▶ **RECORDS FOR THE TASK**
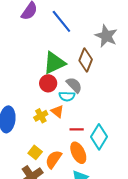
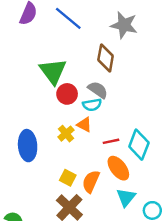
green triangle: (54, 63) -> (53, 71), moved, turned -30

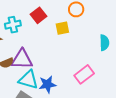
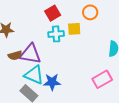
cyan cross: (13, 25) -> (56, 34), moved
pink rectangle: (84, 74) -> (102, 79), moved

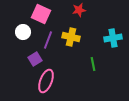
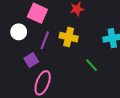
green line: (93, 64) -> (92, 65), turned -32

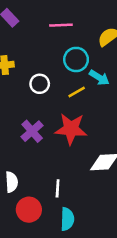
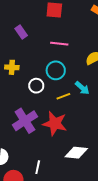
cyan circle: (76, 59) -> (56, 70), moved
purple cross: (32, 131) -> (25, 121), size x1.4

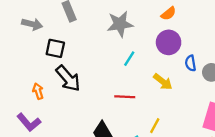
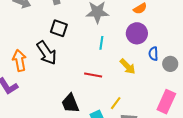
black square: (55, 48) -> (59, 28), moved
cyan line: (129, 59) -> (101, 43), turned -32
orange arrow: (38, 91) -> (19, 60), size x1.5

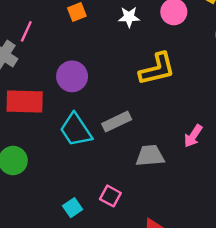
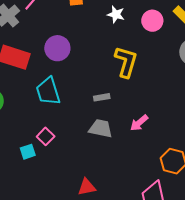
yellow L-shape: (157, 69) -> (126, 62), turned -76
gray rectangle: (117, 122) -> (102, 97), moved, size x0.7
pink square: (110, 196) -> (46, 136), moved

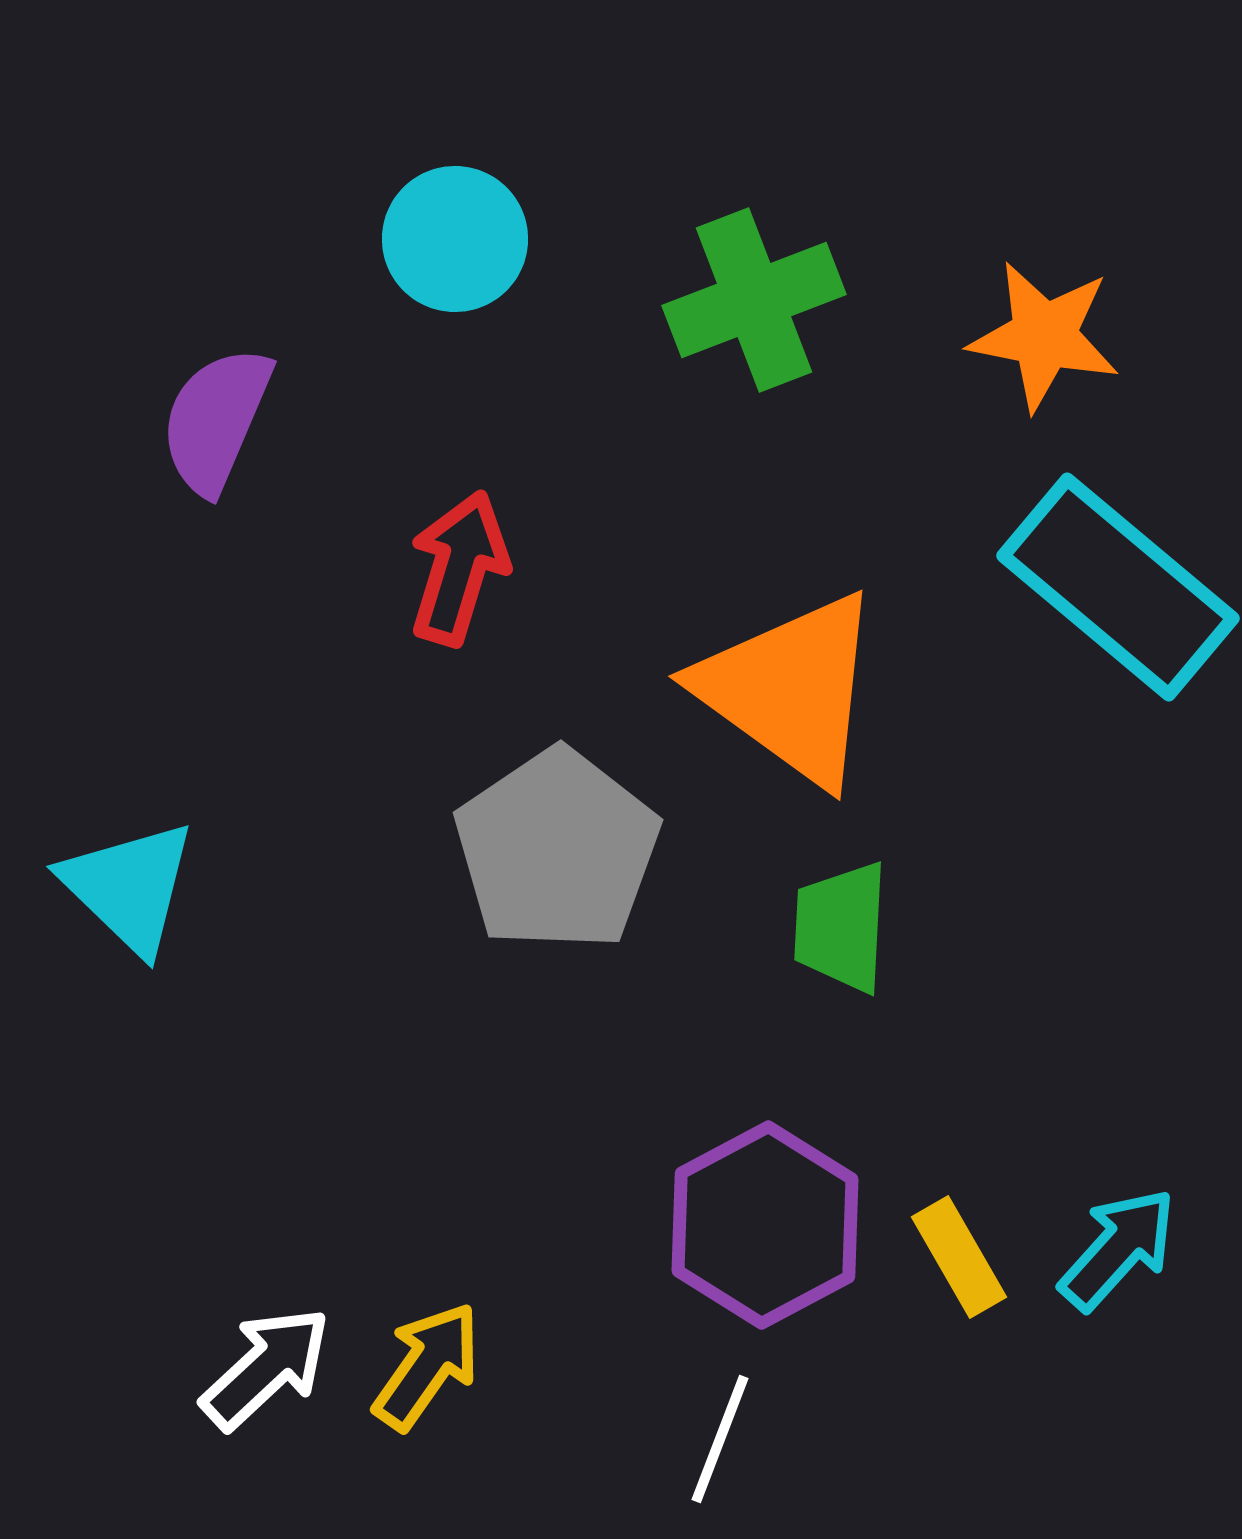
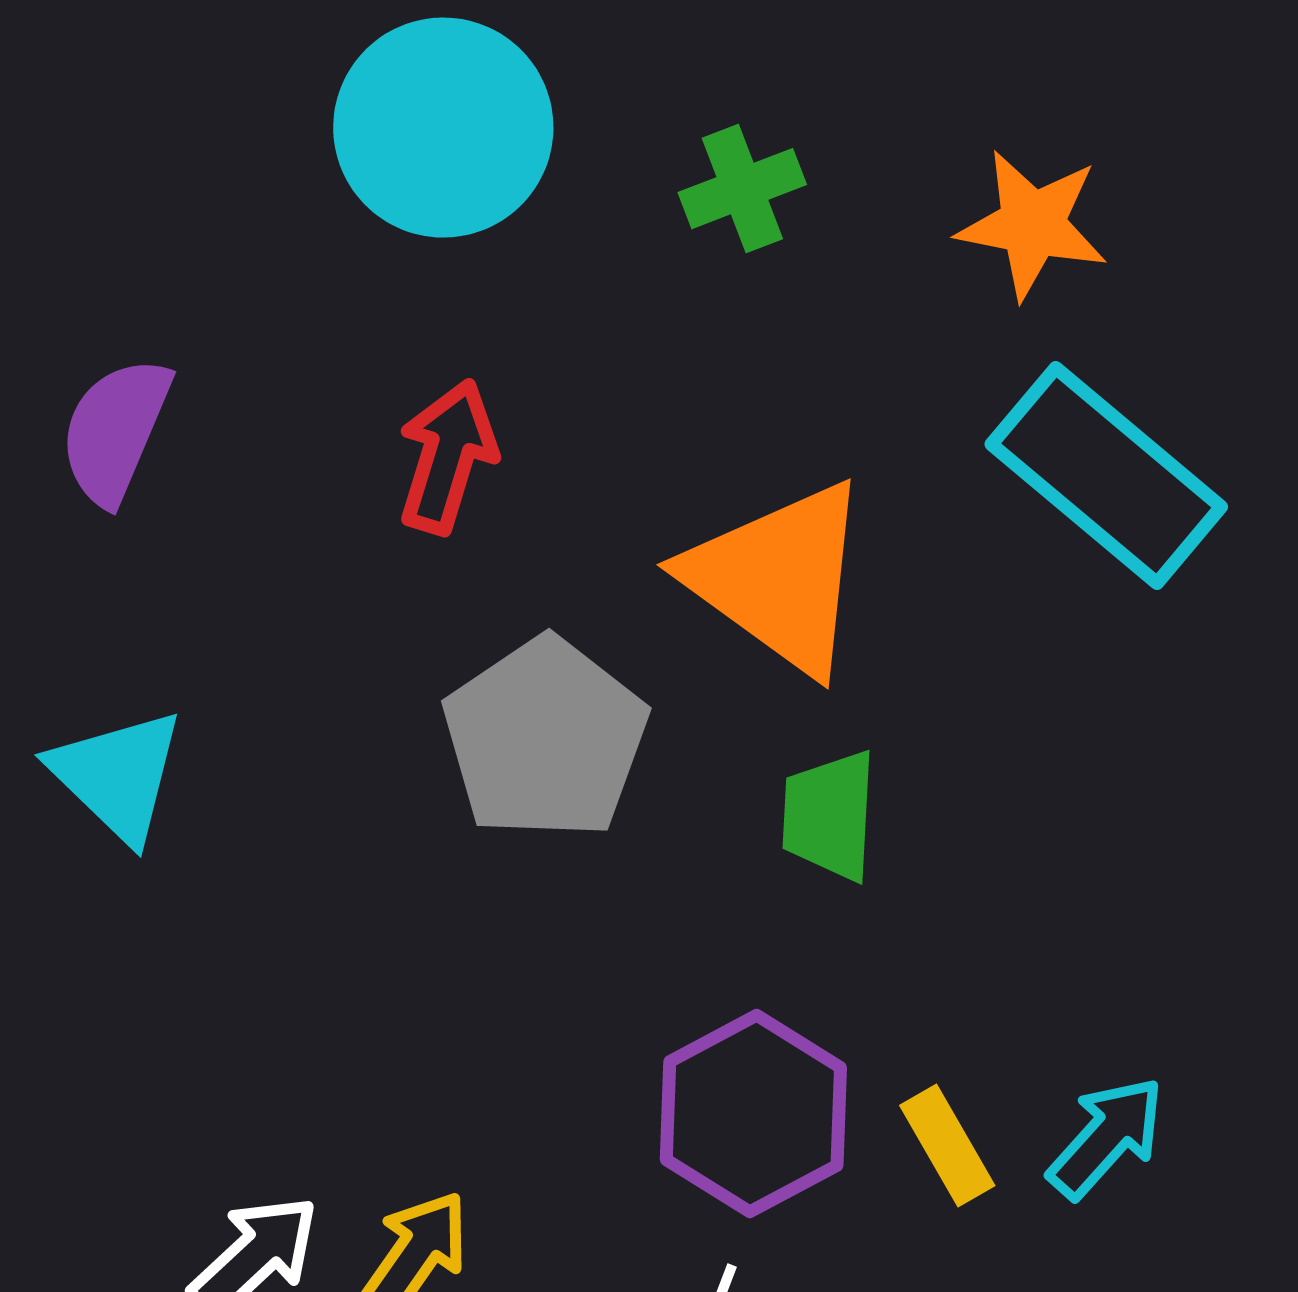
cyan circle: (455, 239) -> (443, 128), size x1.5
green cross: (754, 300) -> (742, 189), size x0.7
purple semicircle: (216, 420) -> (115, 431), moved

...

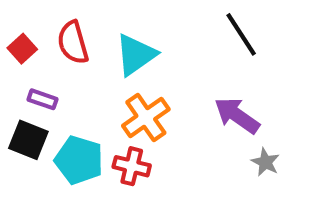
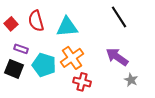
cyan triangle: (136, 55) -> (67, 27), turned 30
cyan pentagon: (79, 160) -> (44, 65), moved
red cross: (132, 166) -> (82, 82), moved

▶ **GOAL OF THE EXERCISE**
Each line of the material that has the word "square" belongs in the answer.

▶ **ANSWER FOR THE TASK**
black square: (55, 48) -> (59, 28), moved
pink square: (110, 196) -> (46, 136), moved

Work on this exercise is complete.